▼

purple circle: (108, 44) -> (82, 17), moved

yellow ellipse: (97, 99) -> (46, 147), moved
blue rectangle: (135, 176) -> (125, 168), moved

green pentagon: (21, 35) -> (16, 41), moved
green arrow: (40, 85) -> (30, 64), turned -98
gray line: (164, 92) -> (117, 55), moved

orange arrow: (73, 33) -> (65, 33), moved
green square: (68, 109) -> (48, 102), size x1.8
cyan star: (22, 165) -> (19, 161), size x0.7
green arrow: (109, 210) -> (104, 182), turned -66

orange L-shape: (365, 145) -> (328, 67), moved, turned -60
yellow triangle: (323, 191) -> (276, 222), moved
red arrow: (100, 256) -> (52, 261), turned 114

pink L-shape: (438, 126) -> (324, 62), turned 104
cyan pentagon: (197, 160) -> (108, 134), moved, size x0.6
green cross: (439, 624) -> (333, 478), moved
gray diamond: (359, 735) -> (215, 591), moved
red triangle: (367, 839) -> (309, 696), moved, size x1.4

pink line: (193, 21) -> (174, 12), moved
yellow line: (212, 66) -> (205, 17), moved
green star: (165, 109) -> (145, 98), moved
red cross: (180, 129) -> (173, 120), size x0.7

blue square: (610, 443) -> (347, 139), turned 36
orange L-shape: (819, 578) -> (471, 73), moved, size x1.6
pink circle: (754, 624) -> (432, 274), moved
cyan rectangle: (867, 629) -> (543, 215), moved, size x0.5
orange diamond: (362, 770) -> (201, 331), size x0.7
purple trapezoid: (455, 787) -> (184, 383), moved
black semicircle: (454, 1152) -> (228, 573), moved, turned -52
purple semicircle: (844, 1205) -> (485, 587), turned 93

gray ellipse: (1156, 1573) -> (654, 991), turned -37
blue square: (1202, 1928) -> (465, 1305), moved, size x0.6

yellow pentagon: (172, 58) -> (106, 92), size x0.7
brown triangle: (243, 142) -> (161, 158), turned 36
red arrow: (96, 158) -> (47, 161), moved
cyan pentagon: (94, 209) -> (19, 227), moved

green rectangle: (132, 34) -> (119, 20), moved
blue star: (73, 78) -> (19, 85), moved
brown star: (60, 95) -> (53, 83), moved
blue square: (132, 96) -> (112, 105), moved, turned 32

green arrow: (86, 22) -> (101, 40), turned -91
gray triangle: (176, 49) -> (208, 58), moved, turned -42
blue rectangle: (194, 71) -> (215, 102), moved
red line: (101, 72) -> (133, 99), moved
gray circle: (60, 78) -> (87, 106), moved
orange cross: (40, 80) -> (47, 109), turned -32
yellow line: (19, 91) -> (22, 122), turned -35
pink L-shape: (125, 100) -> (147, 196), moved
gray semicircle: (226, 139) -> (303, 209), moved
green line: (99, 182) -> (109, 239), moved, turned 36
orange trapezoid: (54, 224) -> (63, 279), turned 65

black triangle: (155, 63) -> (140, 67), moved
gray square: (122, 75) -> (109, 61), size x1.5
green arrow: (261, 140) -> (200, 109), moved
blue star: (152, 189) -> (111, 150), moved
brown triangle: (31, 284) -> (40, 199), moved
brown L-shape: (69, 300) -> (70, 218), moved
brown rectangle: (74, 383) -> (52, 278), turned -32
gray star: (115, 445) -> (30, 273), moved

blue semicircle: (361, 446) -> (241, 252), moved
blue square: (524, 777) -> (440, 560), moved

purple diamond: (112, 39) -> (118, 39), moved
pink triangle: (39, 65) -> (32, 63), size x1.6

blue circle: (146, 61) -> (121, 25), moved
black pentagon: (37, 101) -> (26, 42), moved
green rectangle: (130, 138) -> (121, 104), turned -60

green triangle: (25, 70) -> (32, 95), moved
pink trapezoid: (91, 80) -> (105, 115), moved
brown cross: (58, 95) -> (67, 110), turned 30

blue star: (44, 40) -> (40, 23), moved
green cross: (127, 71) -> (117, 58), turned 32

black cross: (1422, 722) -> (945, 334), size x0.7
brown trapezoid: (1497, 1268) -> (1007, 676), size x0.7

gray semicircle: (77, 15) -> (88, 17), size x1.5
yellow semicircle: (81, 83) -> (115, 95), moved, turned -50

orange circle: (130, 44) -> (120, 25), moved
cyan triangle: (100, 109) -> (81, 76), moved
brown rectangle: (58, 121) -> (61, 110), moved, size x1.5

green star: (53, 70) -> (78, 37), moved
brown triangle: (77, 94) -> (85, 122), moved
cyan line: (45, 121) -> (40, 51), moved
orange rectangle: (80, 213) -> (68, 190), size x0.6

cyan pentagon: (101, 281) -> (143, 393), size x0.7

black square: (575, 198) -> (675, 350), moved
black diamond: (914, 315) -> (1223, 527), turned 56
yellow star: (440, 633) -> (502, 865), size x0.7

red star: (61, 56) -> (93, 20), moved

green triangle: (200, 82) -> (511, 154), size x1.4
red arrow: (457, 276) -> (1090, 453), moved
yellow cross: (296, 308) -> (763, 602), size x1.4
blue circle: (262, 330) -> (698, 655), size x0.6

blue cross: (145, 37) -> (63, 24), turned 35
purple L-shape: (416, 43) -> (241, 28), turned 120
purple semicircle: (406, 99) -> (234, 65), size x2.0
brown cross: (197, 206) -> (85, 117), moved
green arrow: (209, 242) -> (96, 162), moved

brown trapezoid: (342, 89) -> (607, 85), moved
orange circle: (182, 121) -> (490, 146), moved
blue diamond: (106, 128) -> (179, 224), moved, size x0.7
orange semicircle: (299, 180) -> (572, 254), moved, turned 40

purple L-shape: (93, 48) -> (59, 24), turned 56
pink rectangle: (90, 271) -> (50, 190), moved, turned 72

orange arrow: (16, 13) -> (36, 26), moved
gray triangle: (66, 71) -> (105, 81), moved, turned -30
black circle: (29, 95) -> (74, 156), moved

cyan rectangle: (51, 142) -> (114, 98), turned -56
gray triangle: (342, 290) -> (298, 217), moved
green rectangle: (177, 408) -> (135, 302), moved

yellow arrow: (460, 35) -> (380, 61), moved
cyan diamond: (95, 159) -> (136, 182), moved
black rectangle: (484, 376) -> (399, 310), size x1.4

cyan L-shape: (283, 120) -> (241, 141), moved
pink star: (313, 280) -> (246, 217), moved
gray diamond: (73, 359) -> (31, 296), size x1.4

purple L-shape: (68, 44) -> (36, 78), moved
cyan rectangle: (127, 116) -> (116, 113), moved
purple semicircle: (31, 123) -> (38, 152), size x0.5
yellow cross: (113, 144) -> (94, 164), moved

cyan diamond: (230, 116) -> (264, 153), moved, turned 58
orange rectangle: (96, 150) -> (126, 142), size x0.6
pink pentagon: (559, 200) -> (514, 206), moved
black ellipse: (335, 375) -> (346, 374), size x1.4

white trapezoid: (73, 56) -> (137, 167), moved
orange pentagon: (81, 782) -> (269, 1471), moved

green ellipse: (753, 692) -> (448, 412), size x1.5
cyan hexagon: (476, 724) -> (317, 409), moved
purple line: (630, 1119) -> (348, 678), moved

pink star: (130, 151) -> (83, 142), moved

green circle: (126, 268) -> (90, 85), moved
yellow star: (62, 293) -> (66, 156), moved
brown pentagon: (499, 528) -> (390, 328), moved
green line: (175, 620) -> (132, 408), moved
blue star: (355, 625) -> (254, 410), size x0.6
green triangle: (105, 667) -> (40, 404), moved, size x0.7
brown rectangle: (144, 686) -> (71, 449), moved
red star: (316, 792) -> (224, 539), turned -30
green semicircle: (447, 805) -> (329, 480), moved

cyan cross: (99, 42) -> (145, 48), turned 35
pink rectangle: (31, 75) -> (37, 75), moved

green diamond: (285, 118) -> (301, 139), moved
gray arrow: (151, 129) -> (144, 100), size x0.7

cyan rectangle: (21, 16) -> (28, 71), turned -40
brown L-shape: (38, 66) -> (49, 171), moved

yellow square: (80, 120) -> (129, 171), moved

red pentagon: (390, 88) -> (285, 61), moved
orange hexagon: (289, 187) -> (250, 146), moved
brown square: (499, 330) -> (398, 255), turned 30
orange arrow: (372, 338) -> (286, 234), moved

▲

_Work item:_ From the material above, retype precisely the lines between the line holding "purple L-shape: (68, 44) -> (36, 78), moved" and the line holding "purple line: (630, 1119) -> (348, 678), moved", inclusive, and nothing beyond them.

_Task answer:_
purple L-shape: (68, 44) -> (36, 78), moved
cyan rectangle: (127, 116) -> (116, 113), moved
purple semicircle: (31, 123) -> (38, 152), size x0.5
yellow cross: (113, 144) -> (94, 164), moved

cyan diamond: (230, 116) -> (264, 153), moved, turned 58
orange rectangle: (96, 150) -> (126, 142), size x0.6
pink pentagon: (559, 200) -> (514, 206), moved
black ellipse: (335, 375) -> (346, 374), size x1.4

white trapezoid: (73, 56) -> (137, 167), moved
orange pentagon: (81, 782) -> (269, 1471), moved

green ellipse: (753, 692) -> (448, 412), size x1.5
cyan hexagon: (476, 724) -> (317, 409), moved
purple line: (630, 1119) -> (348, 678), moved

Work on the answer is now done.